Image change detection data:
====================
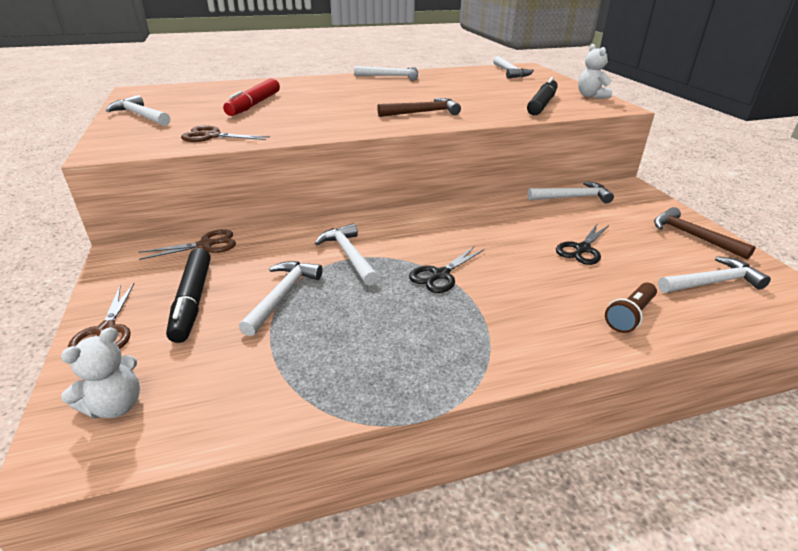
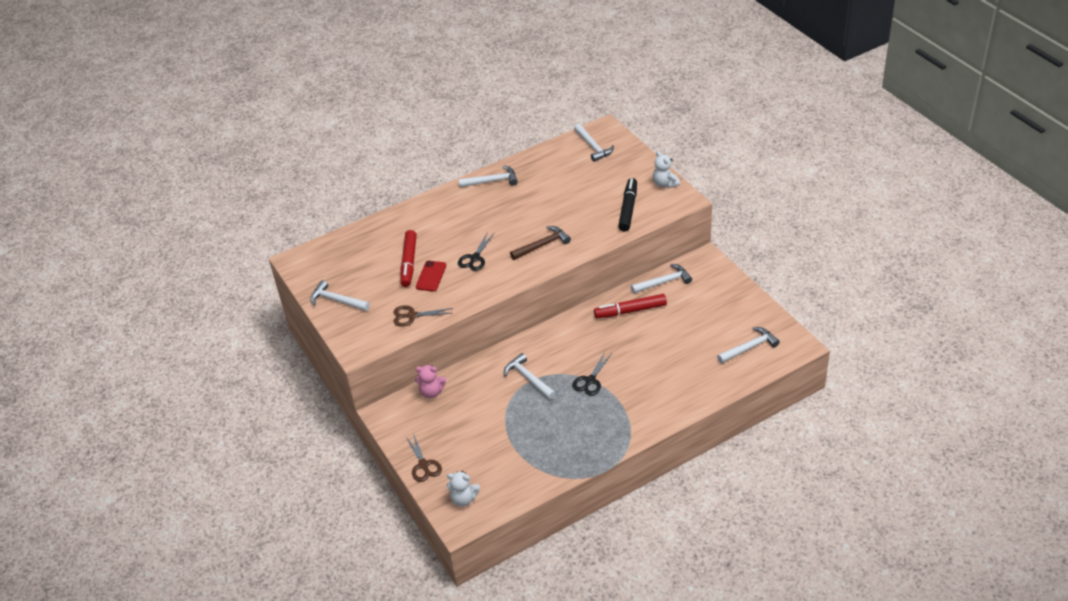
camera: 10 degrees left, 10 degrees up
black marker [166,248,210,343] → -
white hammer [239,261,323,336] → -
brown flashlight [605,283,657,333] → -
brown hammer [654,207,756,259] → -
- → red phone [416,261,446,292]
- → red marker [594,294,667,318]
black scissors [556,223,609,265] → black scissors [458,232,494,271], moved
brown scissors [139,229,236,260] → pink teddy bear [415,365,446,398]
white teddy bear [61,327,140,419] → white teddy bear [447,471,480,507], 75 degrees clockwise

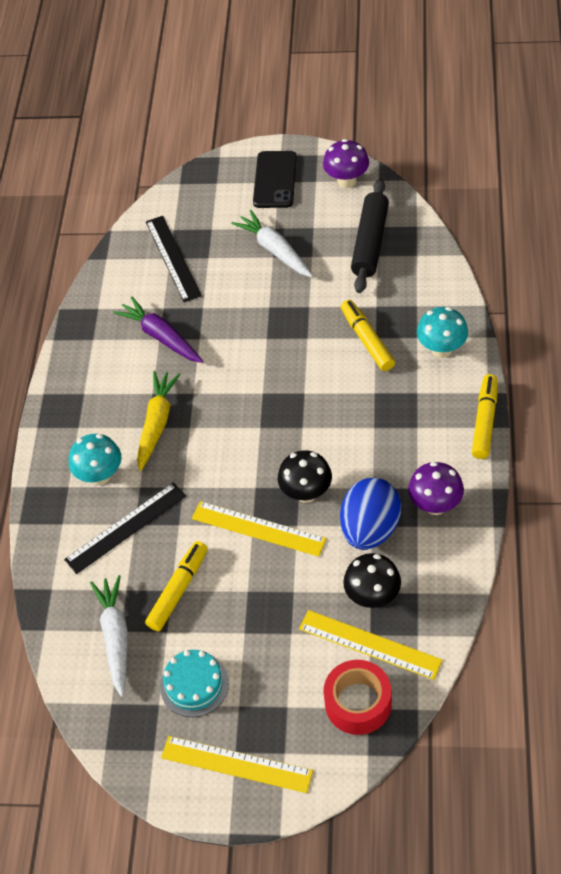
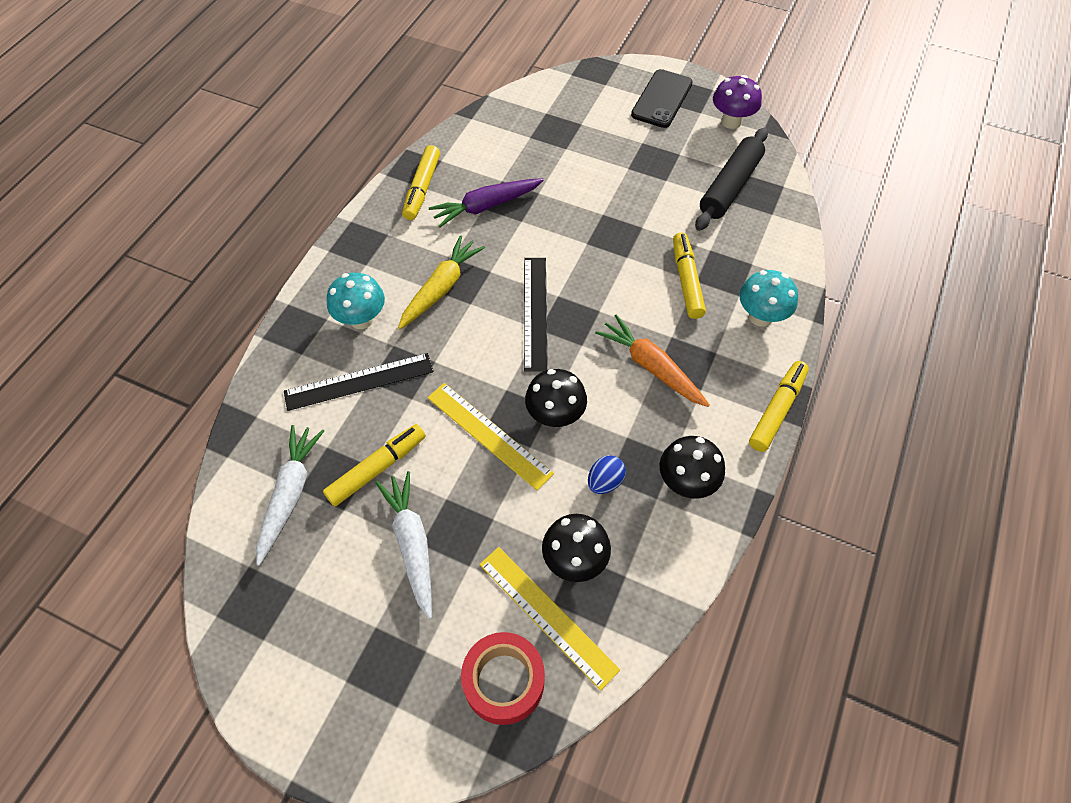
camera: 15 degrees right, 5 degrees up
turquoise cake [160,650,229,717] → -
yellow ruler [161,736,313,793] → -
- → yellow marker [402,145,440,220]
- → orange carrot [595,314,710,407]
black ruler [146,216,202,302] → black ruler [524,258,548,372], moved
white carrot [231,210,313,277] → white carrot [375,471,432,619], moved
purple mushroom [408,462,464,515] → black mushroom [660,436,725,499]
purple carrot [113,297,203,363] → purple carrot [429,178,544,228], 90 degrees counterclockwise
blue egg [340,478,401,550] → blue egg [588,455,626,494], x0.49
====================
# Problem:
From the line with "white teddy bear [61,327,140,419]" down to the last line of the records above, restate each line verbatim, passing over any picture.

# Task output:
white teddy bear [61,327,140,419] → white teddy bear [447,471,480,507], 75 degrees clockwise

camera: 15 degrees right, 5 degrees up
turquoise cake [160,650,229,717] → -
yellow ruler [161,736,313,793] → -
- → yellow marker [402,145,440,220]
- → orange carrot [595,314,710,407]
black ruler [146,216,202,302] → black ruler [524,258,548,372], moved
white carrot [231,210,313,277] → white carrot [375,471,432,619], moved
purple mushroom [408,462,464,515] → black mushroom [660,436,725,499]
purple carrot [113,297,203,363] → purple carrot [429,178,544,228], 90 degrees counterclockwise
blue egg [340,478,401,550] → blue egg [588,455,626,494], x0.49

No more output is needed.